Activity. Starting with the line that contains "(561, 384) = (574, 158): pink" and ending with the last line of the listing, print each line exactly. Pictures stay out.
[Material for the task Boundary: Start]
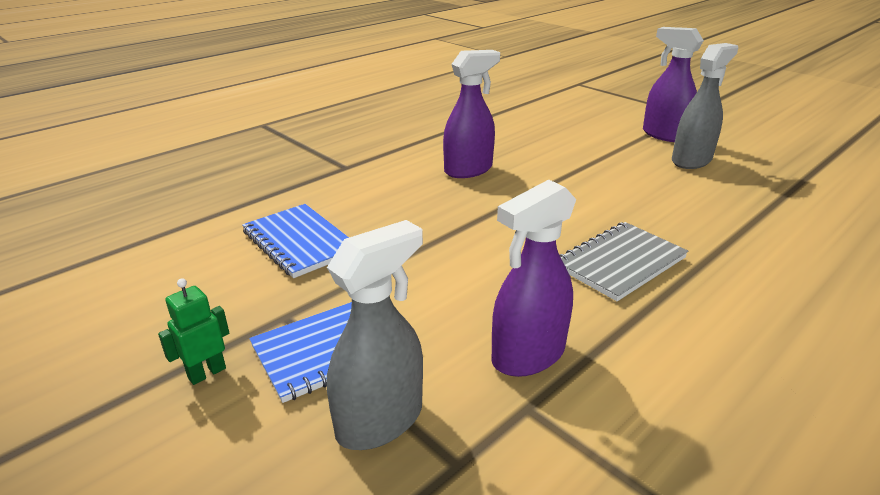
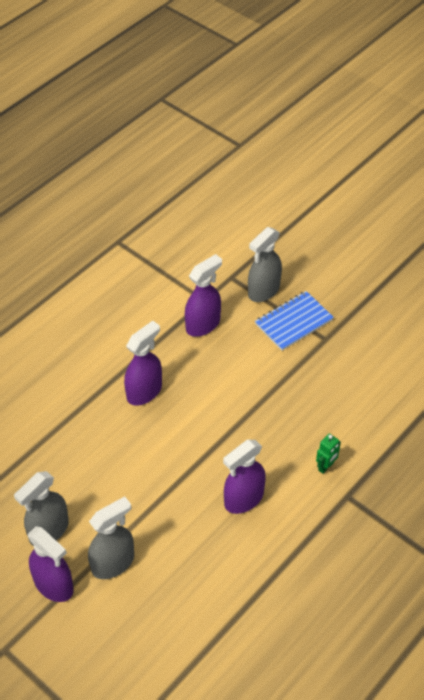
camera: 175 degrees right, 20 degrees up
(207, 373) = (345, 306): green robot -> green robot (326, 467)
(300, 242) = (343, 396): blue notebook -> none
(609, 142) = (113, 563): none -> grey spray bottle
(620, 263) = (144, 391): grey notebook -> purple spray bottle

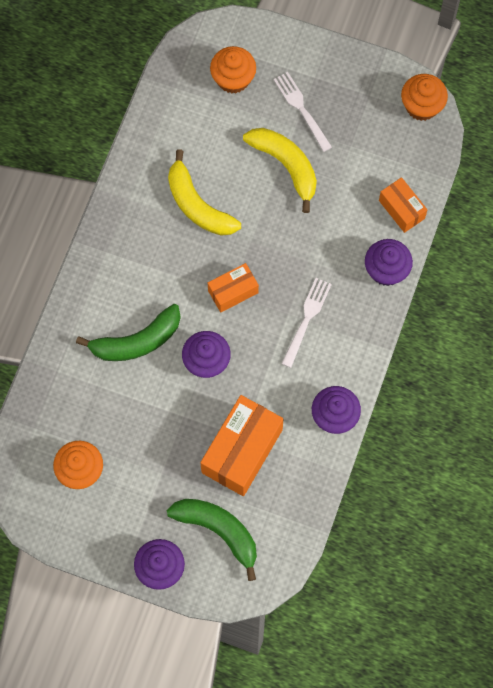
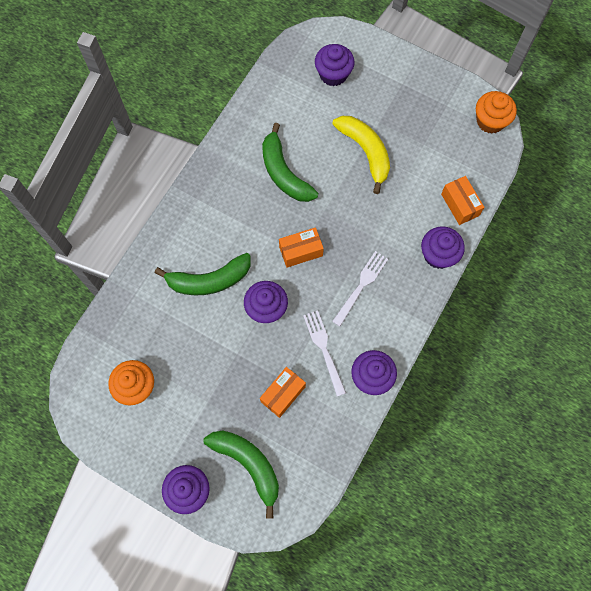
camera: 10 degrees right, 0 degrees up
(198, 205) = (284, 173): yellow banana -> green banana
(233, 79) = (333, 74): orange cupcake -> purple cupcake
(242, 451) = (283, 394): orange box -> orange box, size x0.56
(301, 109) = (387, 108): white fork -> white fork (324, 349)

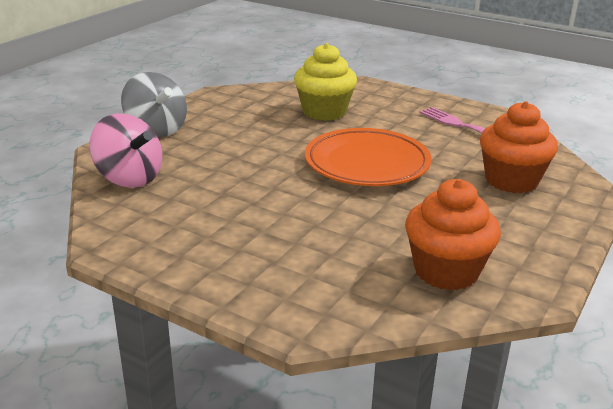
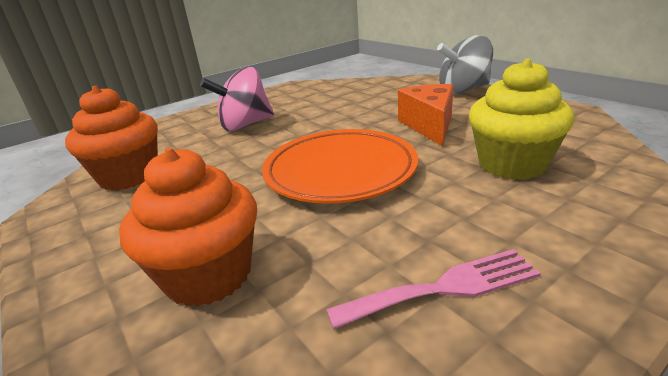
camera: 115 degrees right, 0 degrees up
(129, 178) = (375, 86): pink spinning top -> pink spinning top (245, 125)
(261, 139) = (429, 125): none -> orange cheese

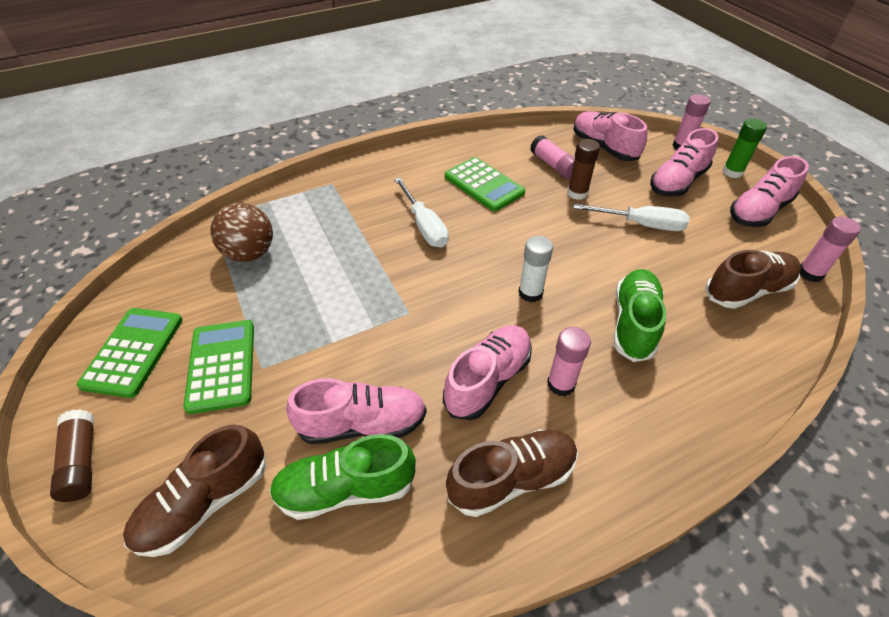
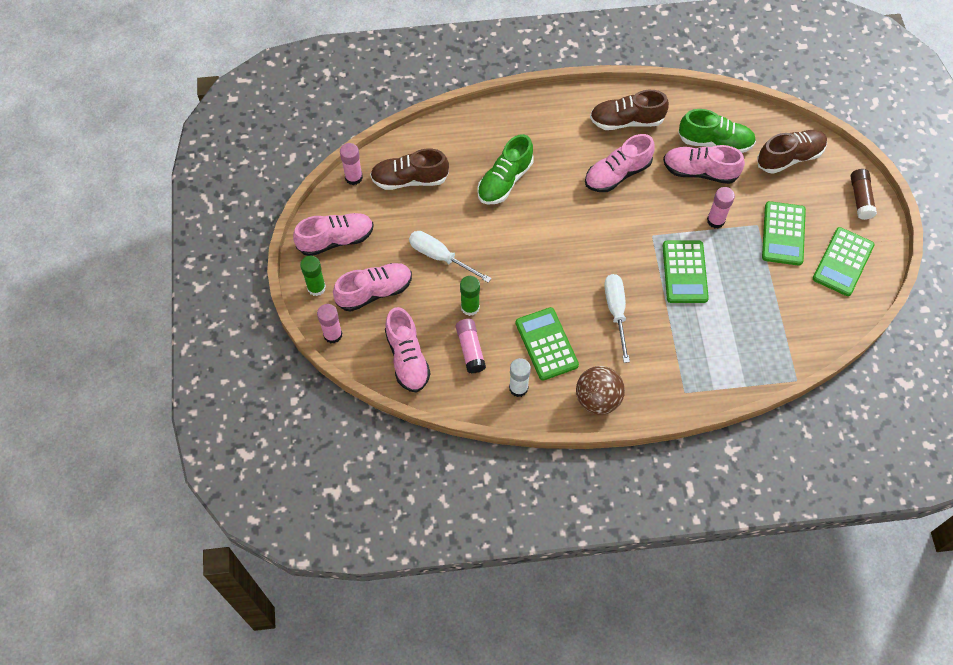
camera: 160 degrees left, 15 degrees up
(250, 253) = (763, 326): brown ball -> brown ball (597, 399)
(355, 282) = (684, 272): none -> green calculator
(530, 293) = (561, 224): white glue stick -> white glue stick (518, 388)
(561, 384) = (574, 158): pink glue stick -> pink glue stick (715, 220)
(577, 193) = (470, 307): brown glue stick -> green glue stick

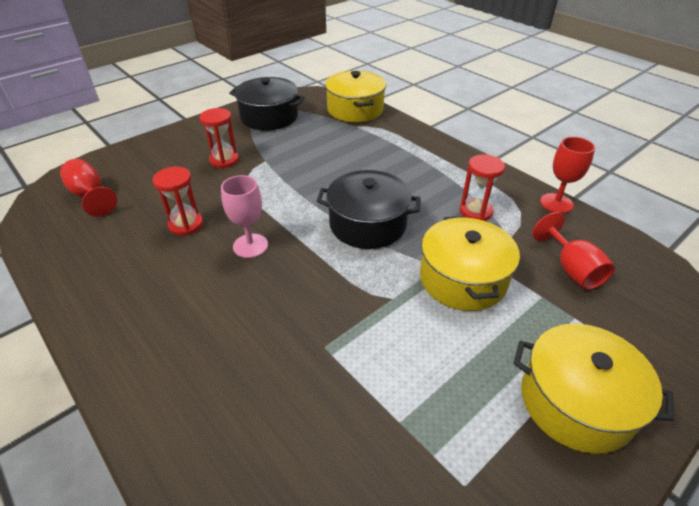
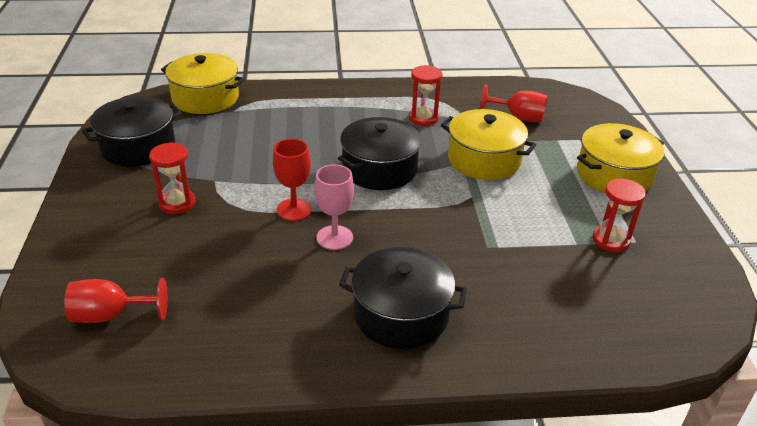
camera: 55 degrees left, 5 degrees down
(179, 332) = (401, 314): none -> black pot
(186, 225) = (256, 264): red hourglass -> red hourglass (611, 240)
(556, 203) = (453, 85): red goblet -> red goblet (294, 210)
[Material for the task Boundary: End]
Output for this exercise.
(561, 384) = (574, 158): pink glue stick -> pink glue stick (715, 220)
(577, 193) = (470, 307): brown glue stick -> green glue stick

camera: 55 degrees left, 5 degrees down
(179, 332) = (401, 314): none -> black pot
(186, 225) = (256, 264): red hourglass -> red hourglass (611, 240)
(556, 203) = (453, 85): red goblet -> red goblet (294, 210)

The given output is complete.